● TASK DIRECTIONS: Up to and including the line containing "yellow headphones [46,173,114,233] -> none", retype each line of the listing below exactly, beginning with the first.
↓
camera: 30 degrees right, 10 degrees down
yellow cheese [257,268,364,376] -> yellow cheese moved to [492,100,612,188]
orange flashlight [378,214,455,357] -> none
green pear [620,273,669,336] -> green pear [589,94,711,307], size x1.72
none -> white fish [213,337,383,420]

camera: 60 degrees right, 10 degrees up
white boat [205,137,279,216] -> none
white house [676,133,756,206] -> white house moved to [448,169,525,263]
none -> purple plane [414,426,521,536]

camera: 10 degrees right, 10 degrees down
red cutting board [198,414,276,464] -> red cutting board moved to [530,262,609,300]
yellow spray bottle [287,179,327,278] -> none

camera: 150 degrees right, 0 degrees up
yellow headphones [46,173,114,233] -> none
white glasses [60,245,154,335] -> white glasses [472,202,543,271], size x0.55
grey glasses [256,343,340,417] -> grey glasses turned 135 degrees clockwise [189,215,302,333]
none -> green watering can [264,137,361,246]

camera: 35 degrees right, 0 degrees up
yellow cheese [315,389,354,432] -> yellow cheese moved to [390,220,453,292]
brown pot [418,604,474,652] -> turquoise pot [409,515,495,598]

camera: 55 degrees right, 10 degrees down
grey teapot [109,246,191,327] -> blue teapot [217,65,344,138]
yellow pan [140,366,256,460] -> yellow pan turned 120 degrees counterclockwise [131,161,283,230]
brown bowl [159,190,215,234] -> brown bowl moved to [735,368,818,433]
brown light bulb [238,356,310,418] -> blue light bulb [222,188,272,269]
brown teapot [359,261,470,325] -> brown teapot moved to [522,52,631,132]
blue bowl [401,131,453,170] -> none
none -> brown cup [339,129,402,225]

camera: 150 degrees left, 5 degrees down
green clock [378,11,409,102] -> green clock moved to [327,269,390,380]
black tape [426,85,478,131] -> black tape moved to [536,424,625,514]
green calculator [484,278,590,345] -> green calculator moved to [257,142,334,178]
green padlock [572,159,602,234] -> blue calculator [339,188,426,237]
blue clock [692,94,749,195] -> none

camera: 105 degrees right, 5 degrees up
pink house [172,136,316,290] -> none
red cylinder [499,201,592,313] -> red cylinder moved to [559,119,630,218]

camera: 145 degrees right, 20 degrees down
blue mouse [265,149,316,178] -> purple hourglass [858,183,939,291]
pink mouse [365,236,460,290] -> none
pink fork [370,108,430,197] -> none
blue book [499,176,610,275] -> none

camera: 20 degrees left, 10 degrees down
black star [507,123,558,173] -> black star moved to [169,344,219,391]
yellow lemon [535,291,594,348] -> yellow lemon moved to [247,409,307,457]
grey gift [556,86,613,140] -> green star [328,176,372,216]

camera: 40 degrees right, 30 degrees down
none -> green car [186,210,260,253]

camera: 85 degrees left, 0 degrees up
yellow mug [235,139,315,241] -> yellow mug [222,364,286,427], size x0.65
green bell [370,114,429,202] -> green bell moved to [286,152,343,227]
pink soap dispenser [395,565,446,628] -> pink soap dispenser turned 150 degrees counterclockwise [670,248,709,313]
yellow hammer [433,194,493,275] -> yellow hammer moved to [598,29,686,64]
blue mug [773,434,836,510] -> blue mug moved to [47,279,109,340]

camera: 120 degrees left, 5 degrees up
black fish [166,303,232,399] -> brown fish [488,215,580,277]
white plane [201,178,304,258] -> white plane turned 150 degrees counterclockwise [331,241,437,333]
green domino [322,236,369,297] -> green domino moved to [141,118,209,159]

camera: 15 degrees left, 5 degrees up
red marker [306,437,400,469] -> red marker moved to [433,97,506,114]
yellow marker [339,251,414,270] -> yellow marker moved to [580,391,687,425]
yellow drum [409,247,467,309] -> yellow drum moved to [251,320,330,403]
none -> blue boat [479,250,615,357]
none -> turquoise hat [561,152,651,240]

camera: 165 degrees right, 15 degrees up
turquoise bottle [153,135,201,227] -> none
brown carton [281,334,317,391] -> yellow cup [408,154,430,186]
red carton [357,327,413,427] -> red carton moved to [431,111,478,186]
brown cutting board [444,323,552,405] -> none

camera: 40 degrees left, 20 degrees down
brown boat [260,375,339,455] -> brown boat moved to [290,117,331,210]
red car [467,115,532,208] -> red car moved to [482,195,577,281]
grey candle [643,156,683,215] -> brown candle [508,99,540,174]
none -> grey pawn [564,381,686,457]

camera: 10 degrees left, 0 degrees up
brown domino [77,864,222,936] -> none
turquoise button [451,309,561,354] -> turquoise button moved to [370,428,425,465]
↑
● COMPLETED TASK:
camera: 30 degrees right, 10 degrees down
yellow cheese [257,268,364,376] -> yellow cheese moved to [492,100,612,188]
orange flashlight [378,214,455,357] -> none
green pear [620,273,669,336] -> green pear [589,94,711,307], size x1.72
none -> white fish [213,337,383,420]

camera: 60 degrees right, 10 degrees up
white boat [205,137,279,216] -> none
white house [676,133,756,206] -> white house moved to [448,169,525,263]
none -> purple plane [414,426,521,536]

camera: 10 degrees right, 10 degrees down
red cutting board [198,414,276,464] -> red cutting board moved to [530,262,609,300]
yellow spray bottle [287,179,327,278] -> none

camera: 150 degrees right, 0 degrees up
yellow headphones [46,173,114,233] -> none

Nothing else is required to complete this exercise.